INPUT DATA:
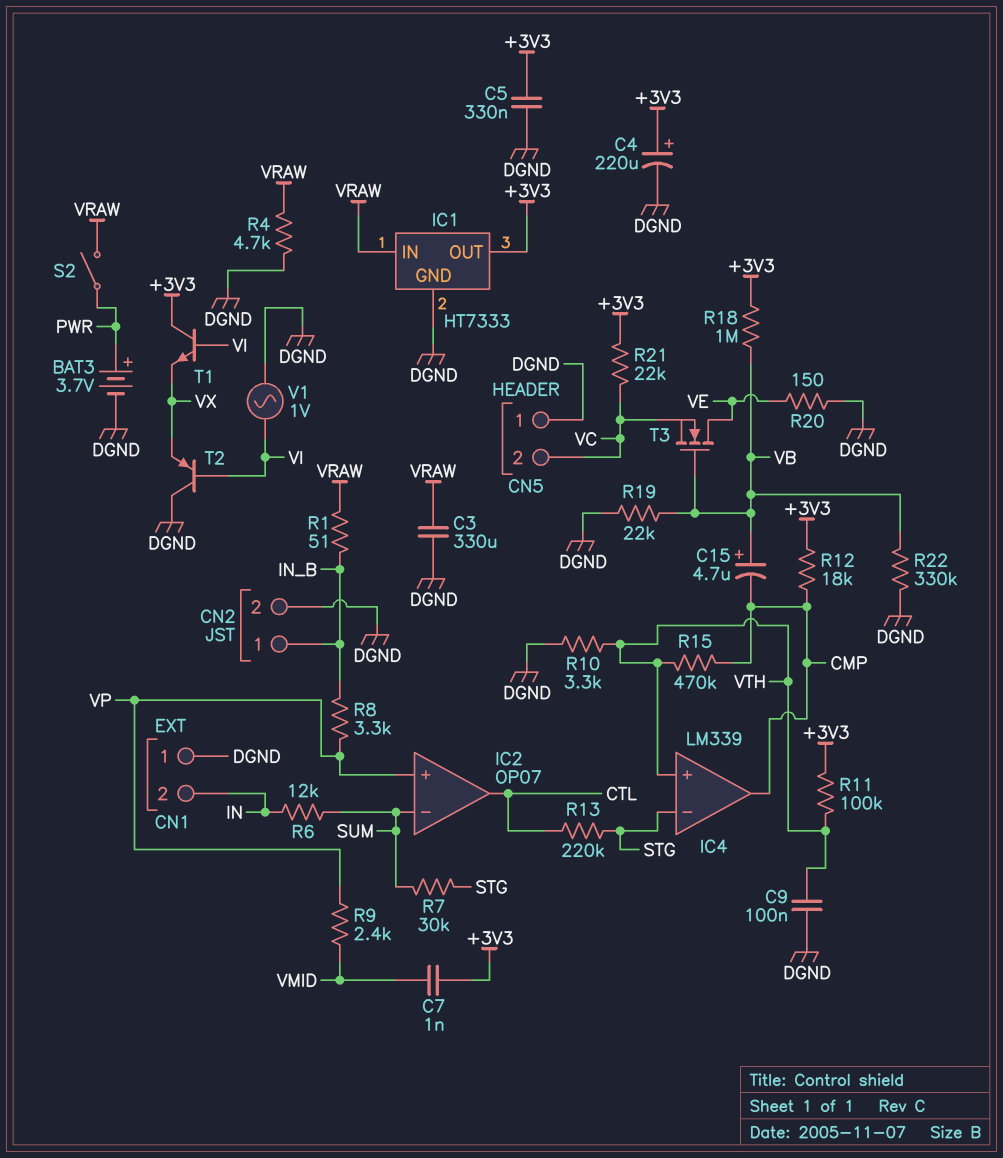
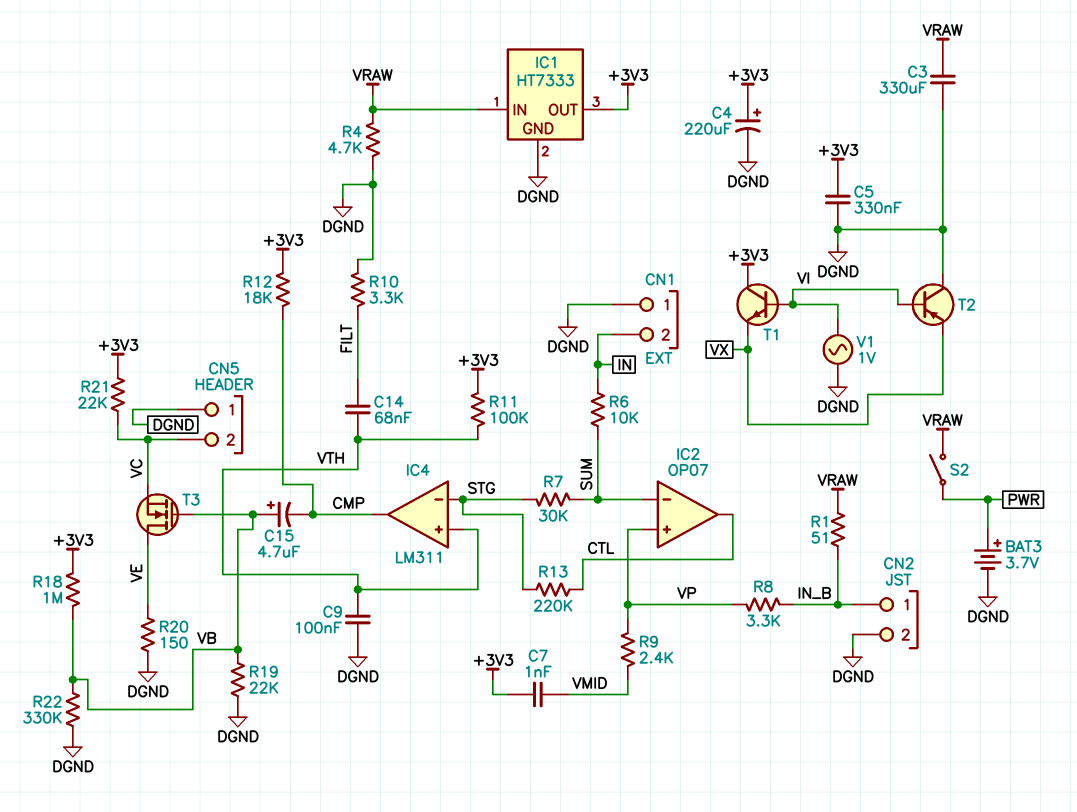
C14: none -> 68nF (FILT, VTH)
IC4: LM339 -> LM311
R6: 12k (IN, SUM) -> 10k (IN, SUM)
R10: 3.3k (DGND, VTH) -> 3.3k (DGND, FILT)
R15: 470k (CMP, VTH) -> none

WHAT IS BEING ASKED: Output the data above without changes, apart from leaving out the pictures.

COMPLETED TASK:
C14: none -> 68nF (FILT, VTH)
IC4: LM339 -> LM311
R6: 12k (IN, SUM) -> 10k (IN, SUM)
R10: 3.3k (DGND, VTH) -> 3.3k (DGND, FILT)
R15: 470k (CMP, VTH) -> none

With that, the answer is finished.